-- To do --
Images should be omitted while the rest of the data is duplicated exactly.

-- Extracted entries --
_ _ _ _ _ _ _

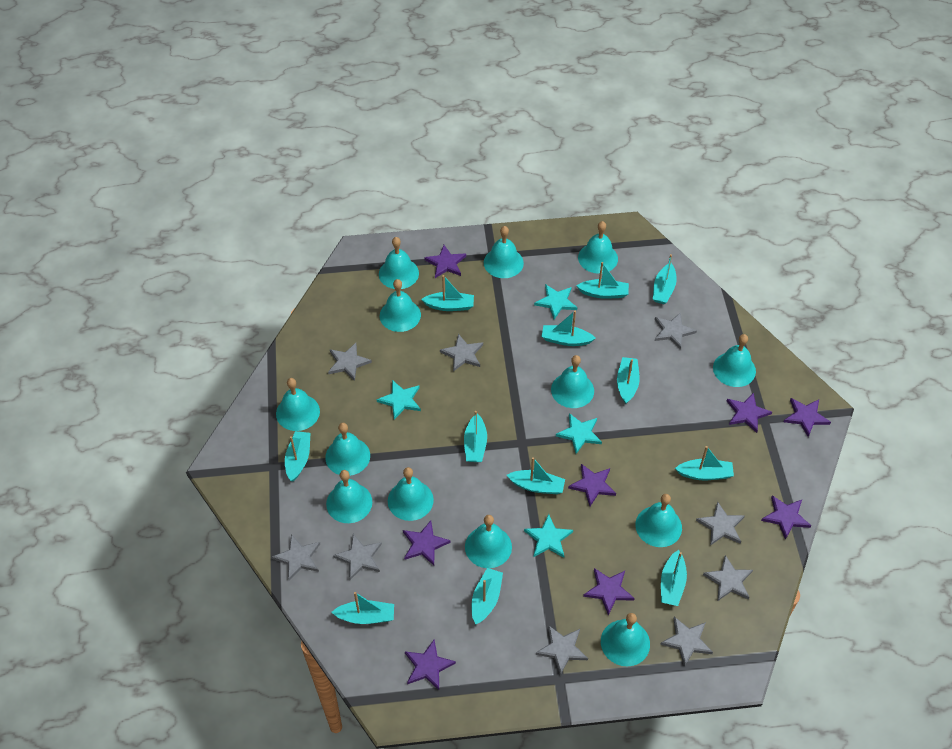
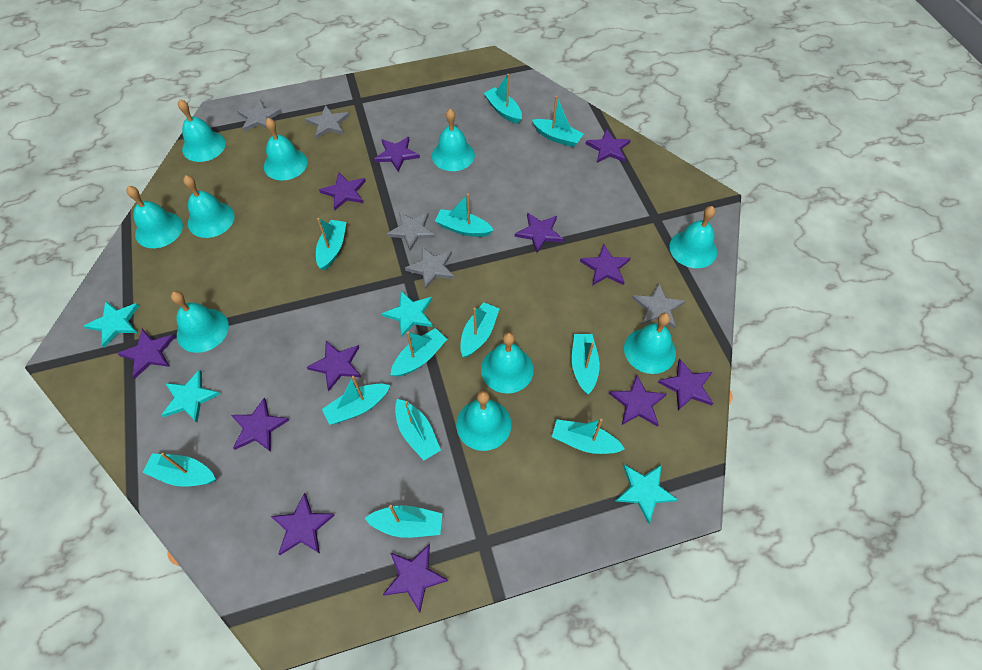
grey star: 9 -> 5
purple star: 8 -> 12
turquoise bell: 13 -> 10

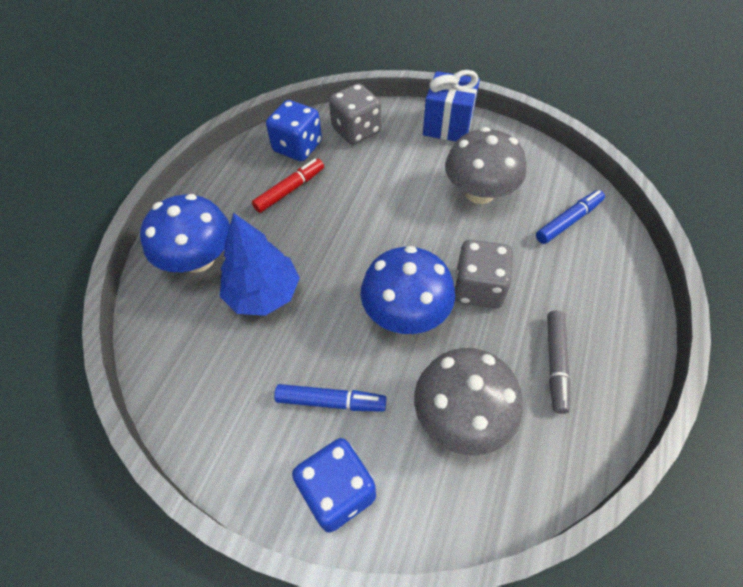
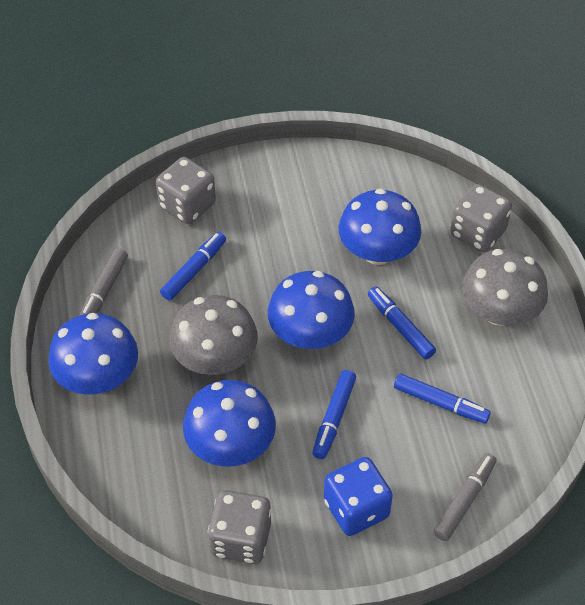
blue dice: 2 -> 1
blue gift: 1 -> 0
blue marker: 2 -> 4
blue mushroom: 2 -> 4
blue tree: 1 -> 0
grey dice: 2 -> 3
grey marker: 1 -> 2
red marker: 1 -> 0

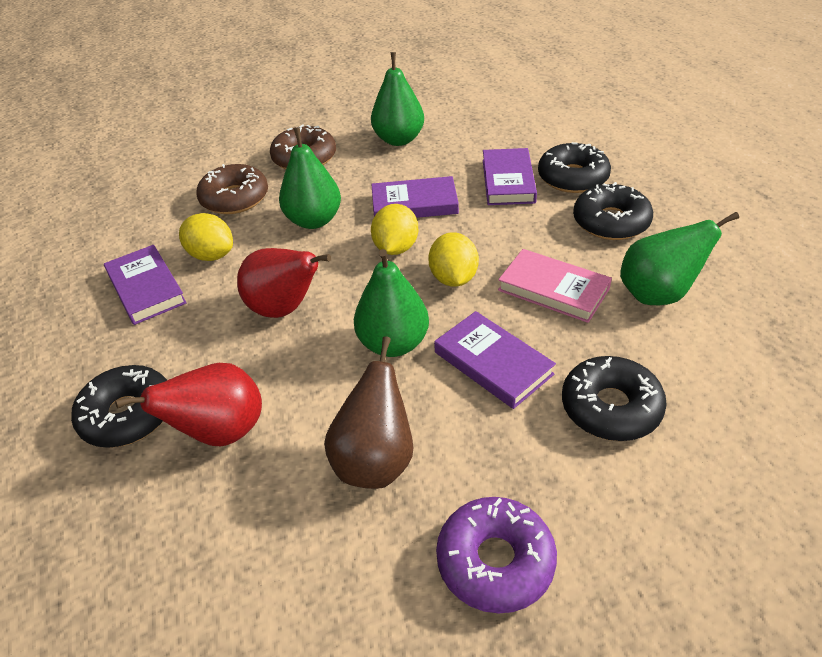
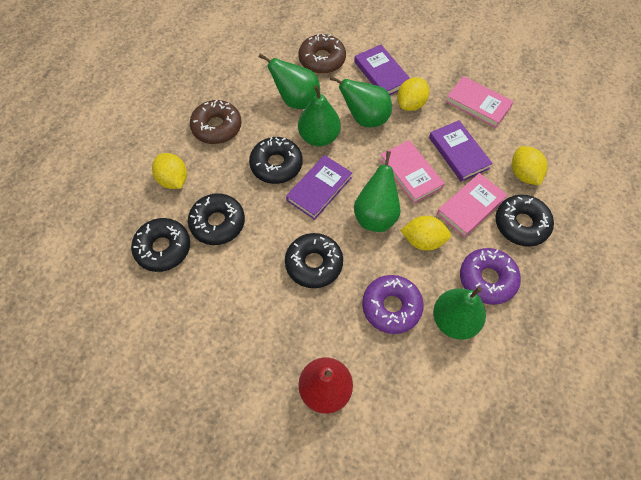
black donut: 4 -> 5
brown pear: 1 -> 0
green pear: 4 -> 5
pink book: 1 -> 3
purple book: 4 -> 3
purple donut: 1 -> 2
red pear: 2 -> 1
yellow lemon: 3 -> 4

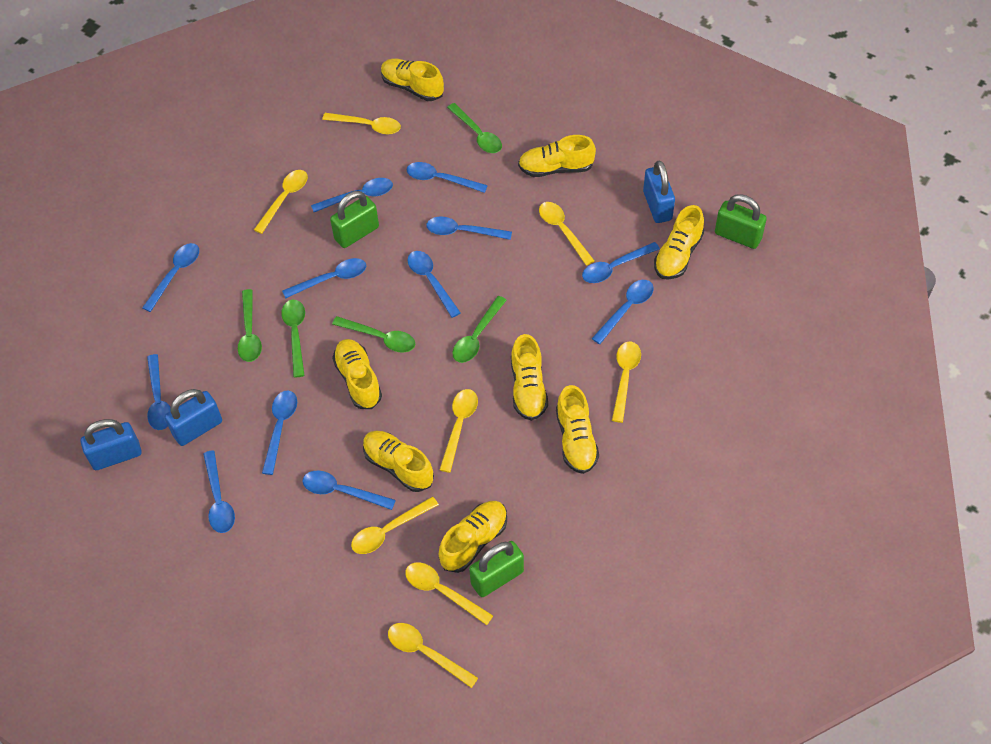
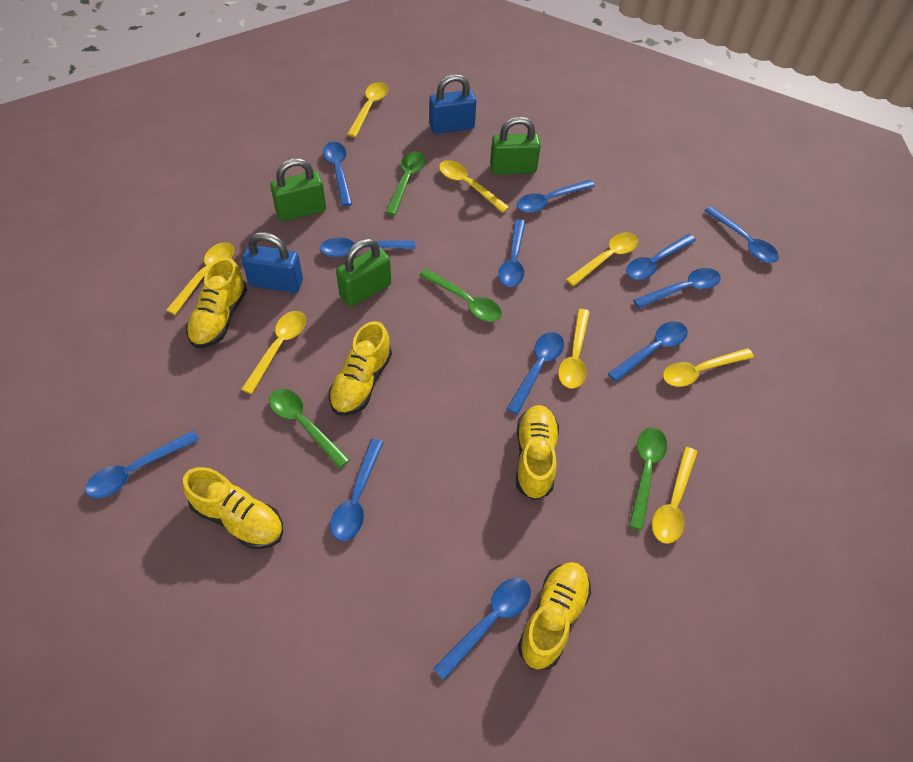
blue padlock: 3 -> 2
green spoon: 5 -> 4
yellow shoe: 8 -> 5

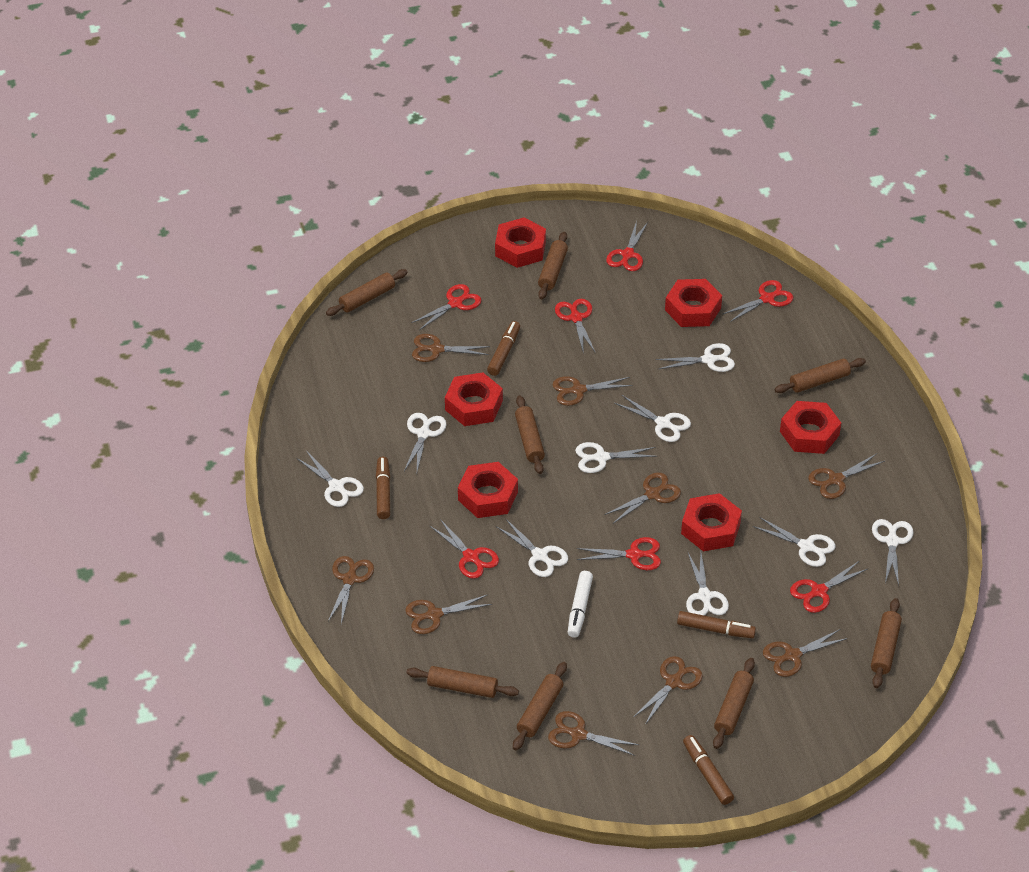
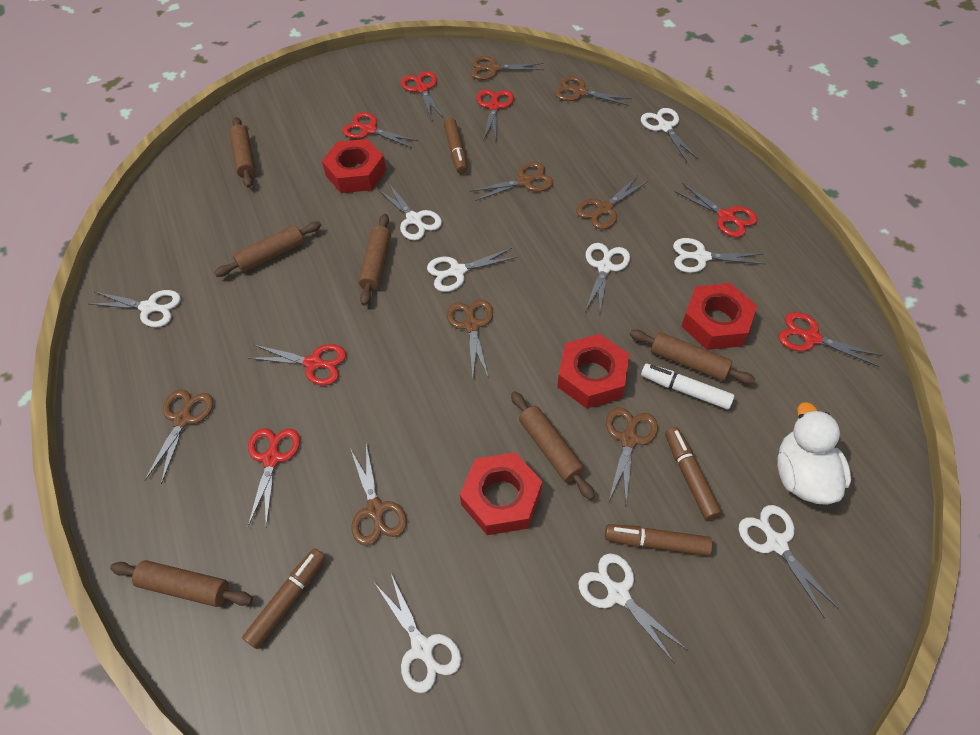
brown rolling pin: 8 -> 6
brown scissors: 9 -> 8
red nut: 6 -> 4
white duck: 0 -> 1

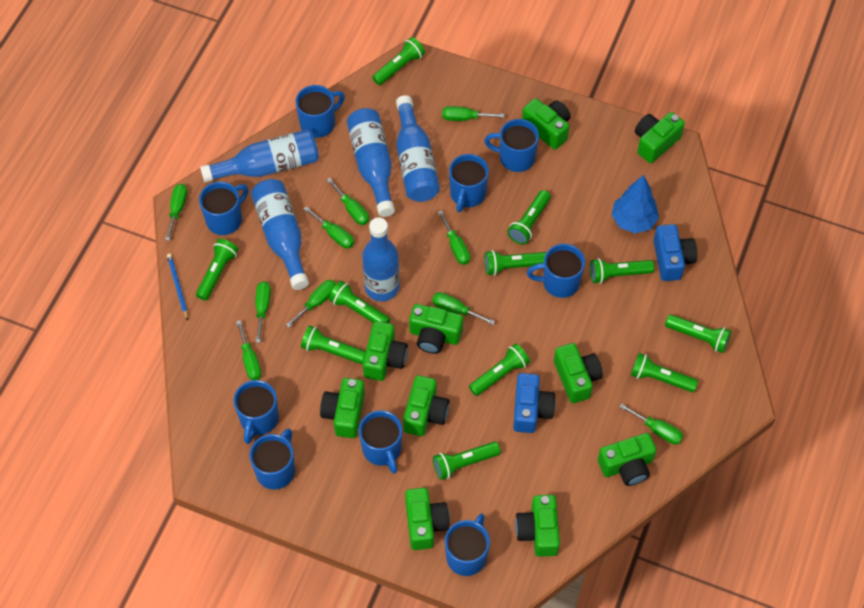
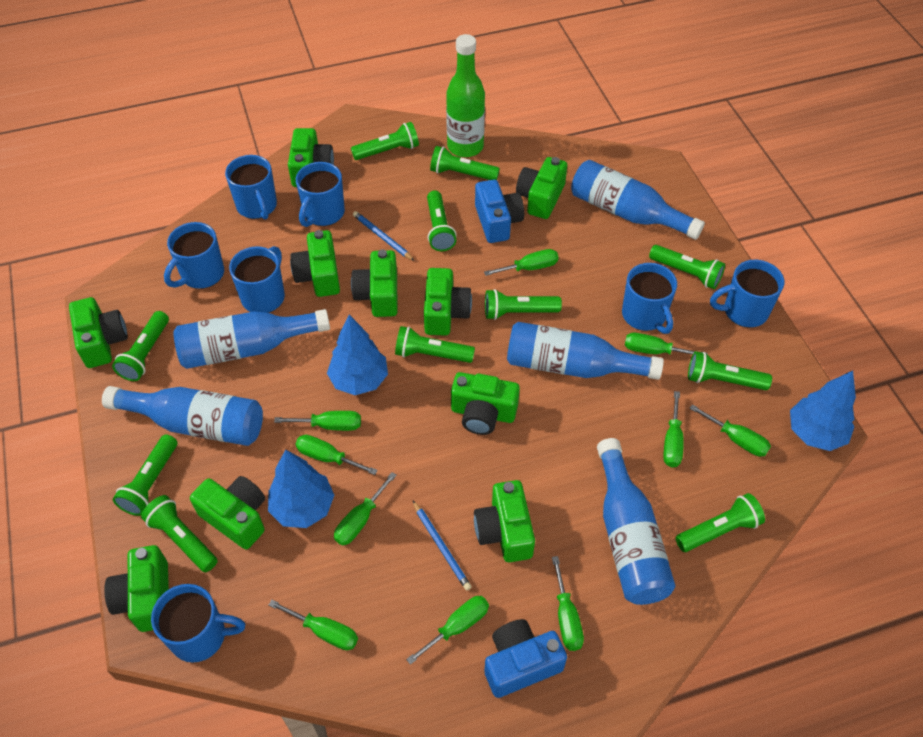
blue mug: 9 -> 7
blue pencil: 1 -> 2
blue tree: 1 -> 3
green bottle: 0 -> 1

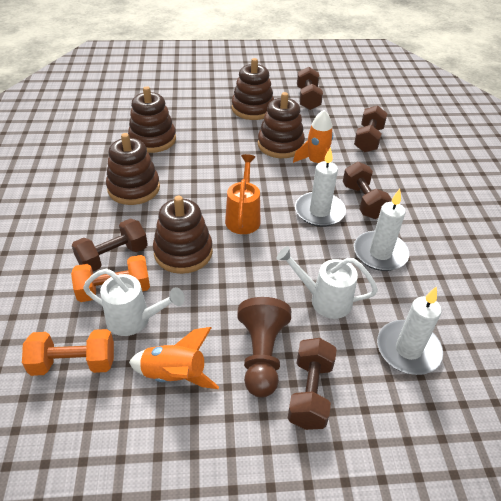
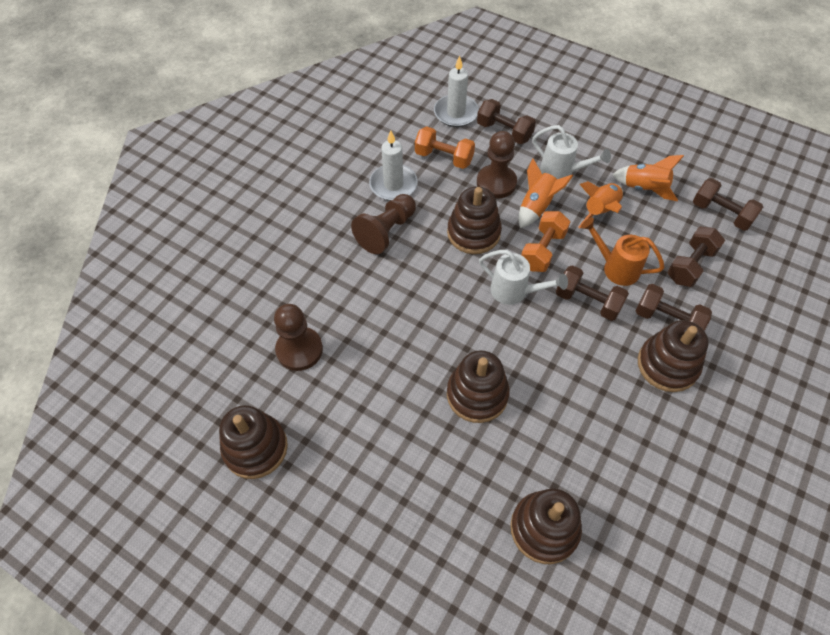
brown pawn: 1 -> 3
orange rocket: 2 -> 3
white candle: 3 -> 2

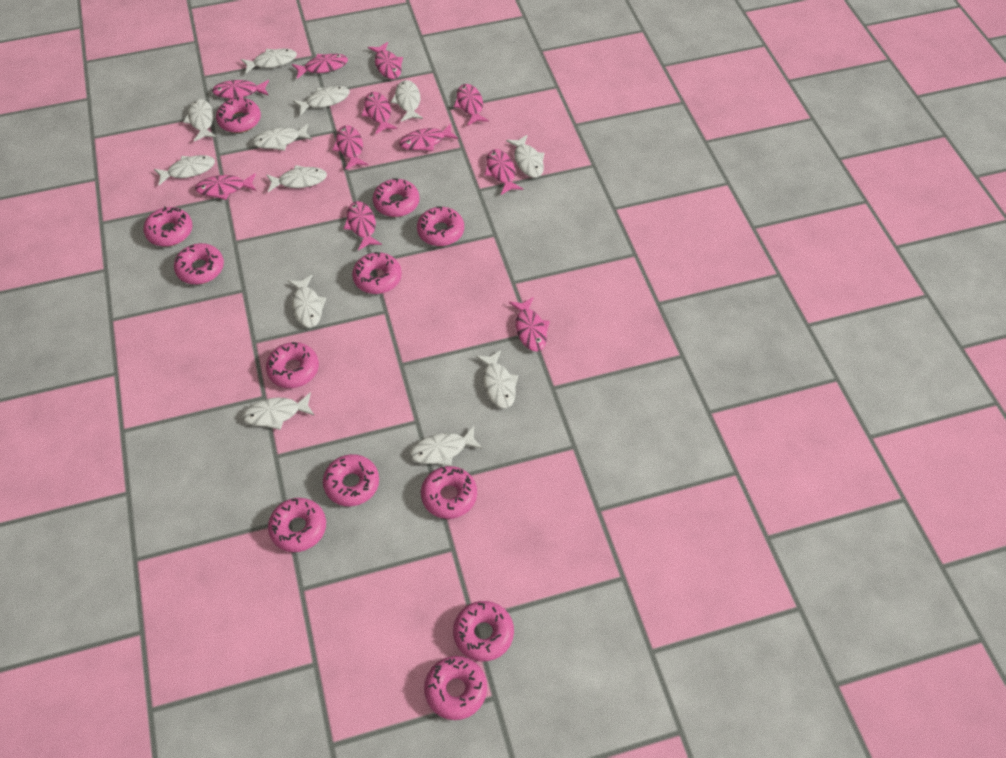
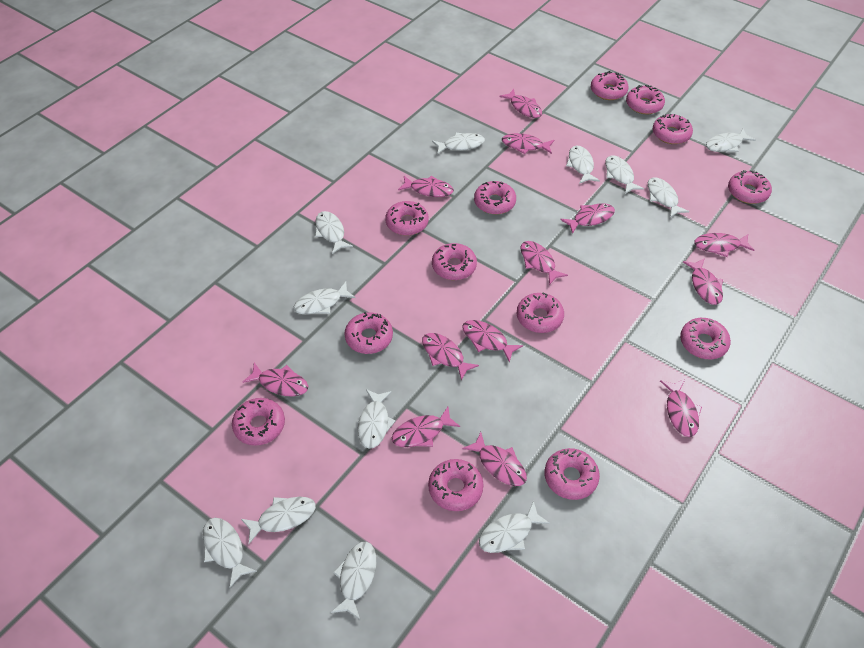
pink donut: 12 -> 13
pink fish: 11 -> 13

_ _ _ _ _ _ _

-- Answer section --
grey star: 9 -> 5
purple star: 8 -> 12
turquoise bell: 13 -> 10

blue dice: 2 -> 1
blue gift: 1 -> 0
blue marker: 2 -> 4
blue mushroom: 2 -> 4
blue tree: 1 -> 0
grey dice: 2 -> 3
grey marker: 1 -> 2
red marker: 1 -> 0

black donut: 4 -> 5
brown pear: 1 -> 0
green pear: 4 -> 5
pink book: 1 -> 3
purple book: 4 -> 3
purple donut: 1 -> 2
red pear: 2 -> 1
yellow lemon: 3 -> 4

blue padlock: 3 -> 2
green spoon: 5 -> 4
yellow shoe: 8 -> 5

brown rolling pin: 8 -> 6
brown scissors: 9 -> 8
red nut: 6 -> 4
white duck: 0 -> 1

blue mug: 9 -> 7
blue pencil: 1 -> 2
blue tree: 1 -> 3
green bottle: 0 -> 1

brown pawn: 1 -> 3
orange rocket: 2 -> 3
white candle: 3 -> 2

pink donut: 12 -> 13
pink fish: 11 -> 13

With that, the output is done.